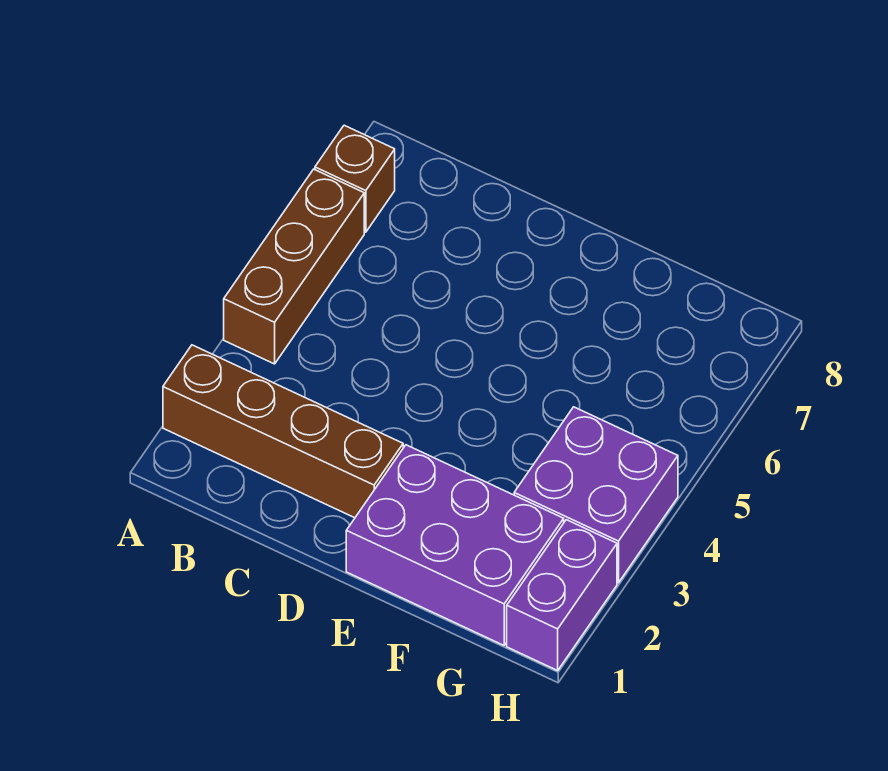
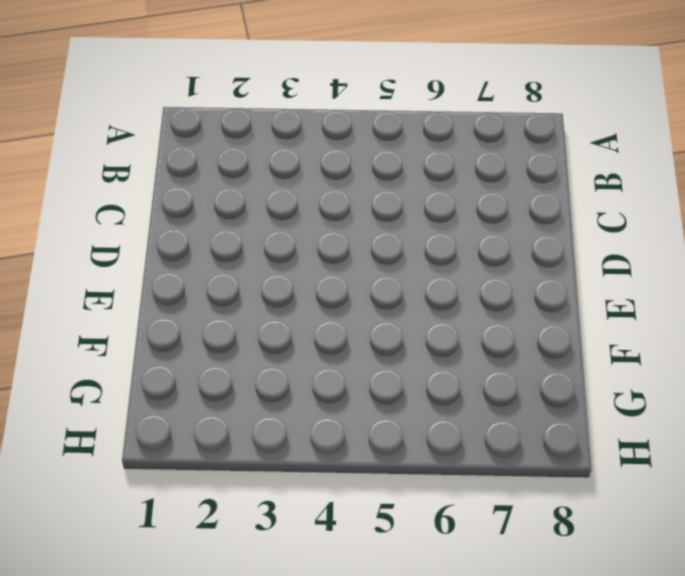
none -> brown brick A2:D2 level 1
none -> brown brick A4:A6 level 1

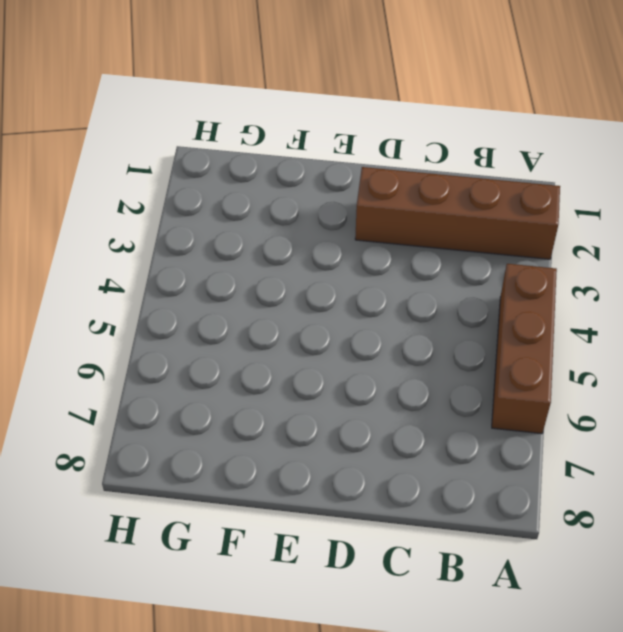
none -> brown brick A7 level 1
none -> purple brick E1:G2 level 1

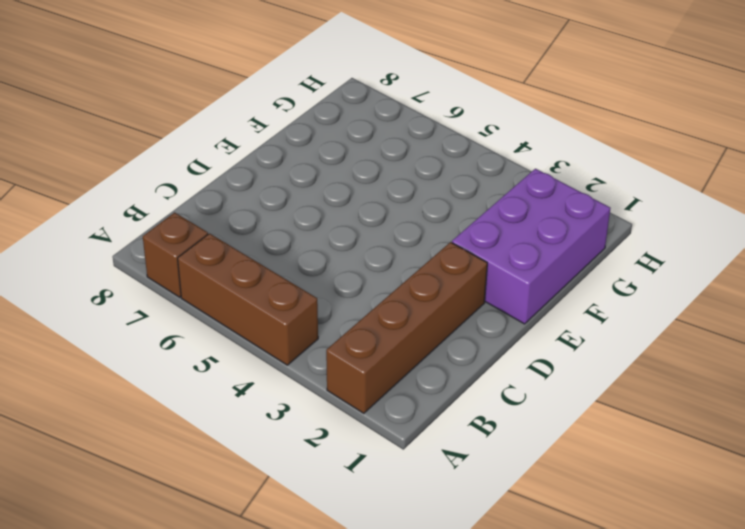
none -> purple brick G3:H4 level 1
none -> purple brick H1:H2 level 1

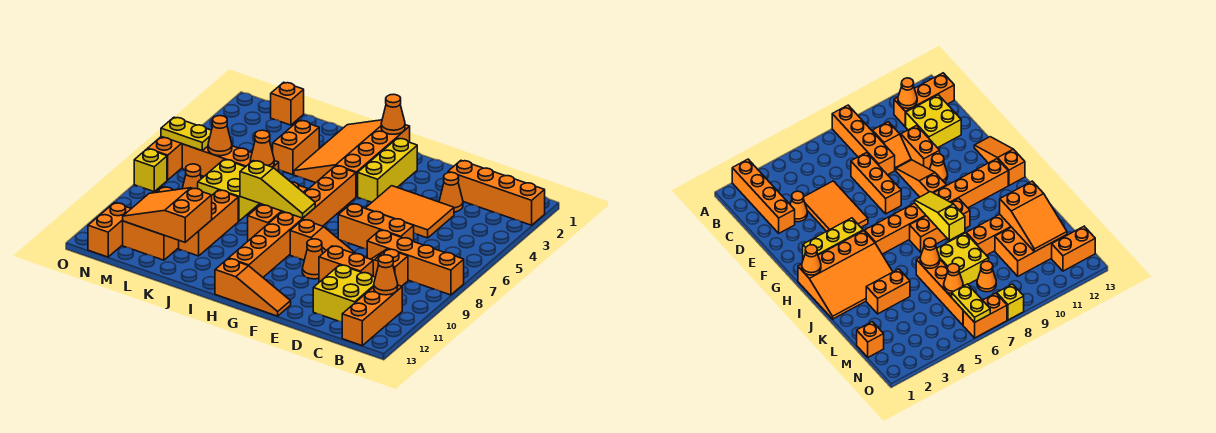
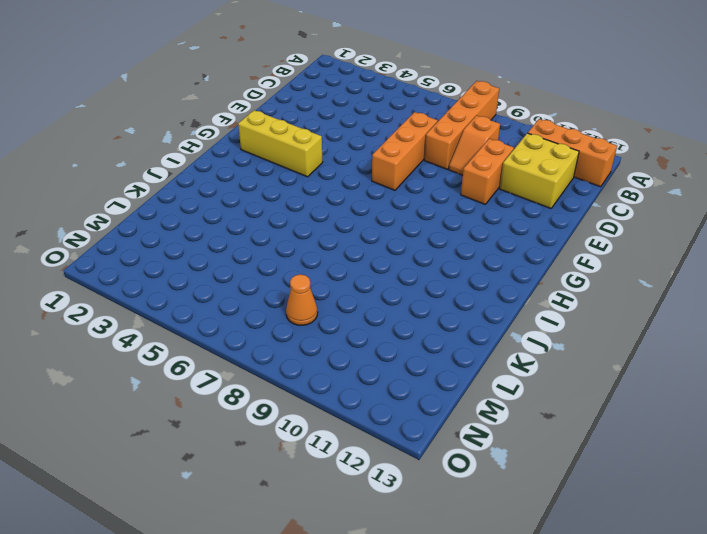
none -> orange brick A2:D2 level 1
none -> orange cone D3 level 1
none -> orange tile D4:F5 level 1
none -> orange slope E9:G9 level 1 top G

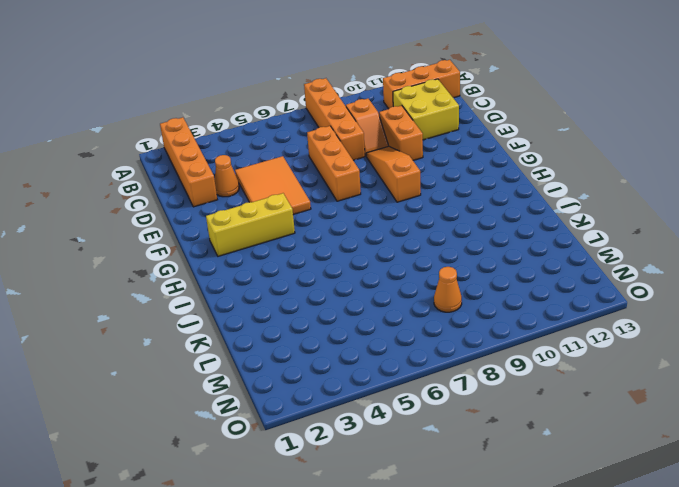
none -> orange cone F10 level 1
none -> orange slope F13:H13 level 1 top H
none -> orange slope H1:J4 level 1 top H
none -> orange brick H5:H12 level 1

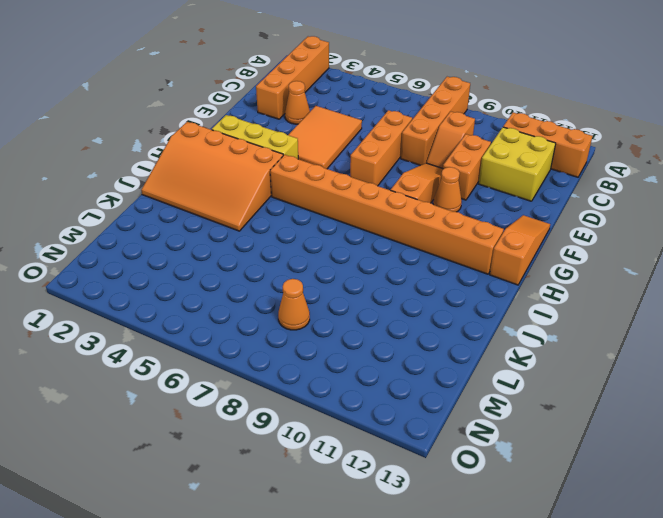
none -> orange brick I7:I9 level 1
none -> orange brick K3:K4 level 1
none -> orange brick K6:N6 level 1
none -> yellow brick K7:L8 level 1

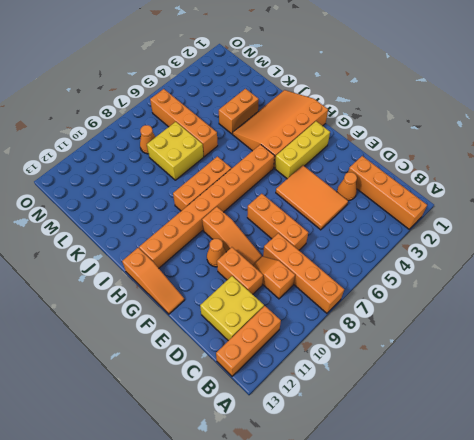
none -> orange brick K9:K11 level 1
none -> orange brick L10:M12 level 1
none -> orange brick M1 level 1
none -> orange brick N12:N13 level 1

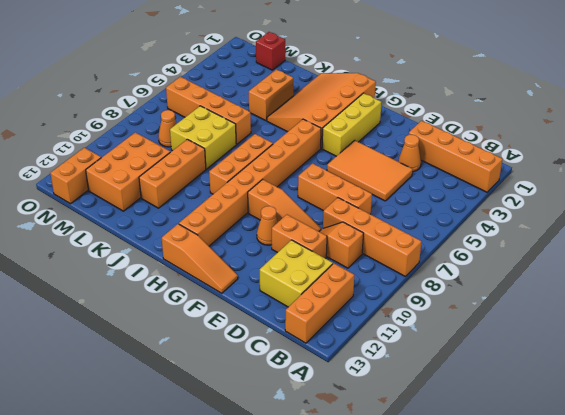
red brick M1 level 1 -> orange brick M1 level 1
none -> orange brick O6:O7 level 1
none -> yellow brick O8 level 1
none -> orange cone B11 level 2
none -> orange cone H1 level 2

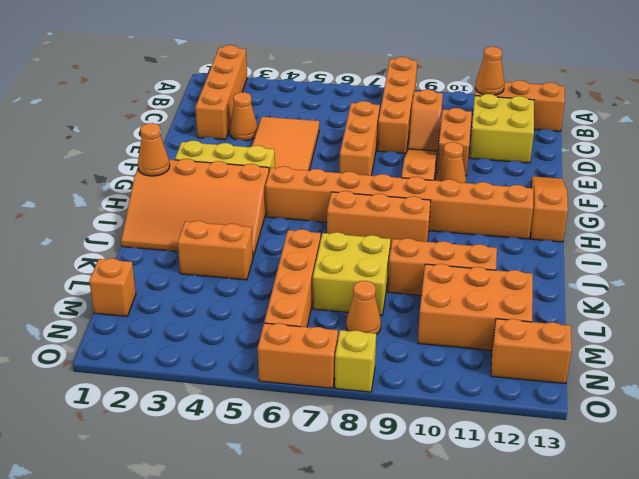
none -> yellow slope H8:J8 level 2 top J
none -> orange cone K6 level 2
none -> orange slope K11:M12 level 2 top K
none -> orange cone M6 level 2

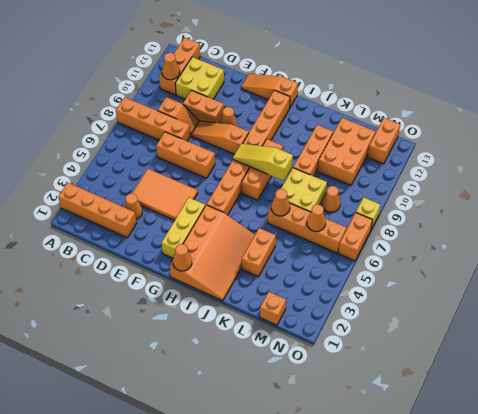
none -> orange slope K11:M12 level 2 top K
none -> yellow plate N6:O6 level 2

*Assigned task*. What lines above contain the word "brown"? Please copy each one.

*Task output*.
none -> brown brick A2:D2 level 1
none -> brown brick A4:A6 level 1
none -> brown brick A7 level 1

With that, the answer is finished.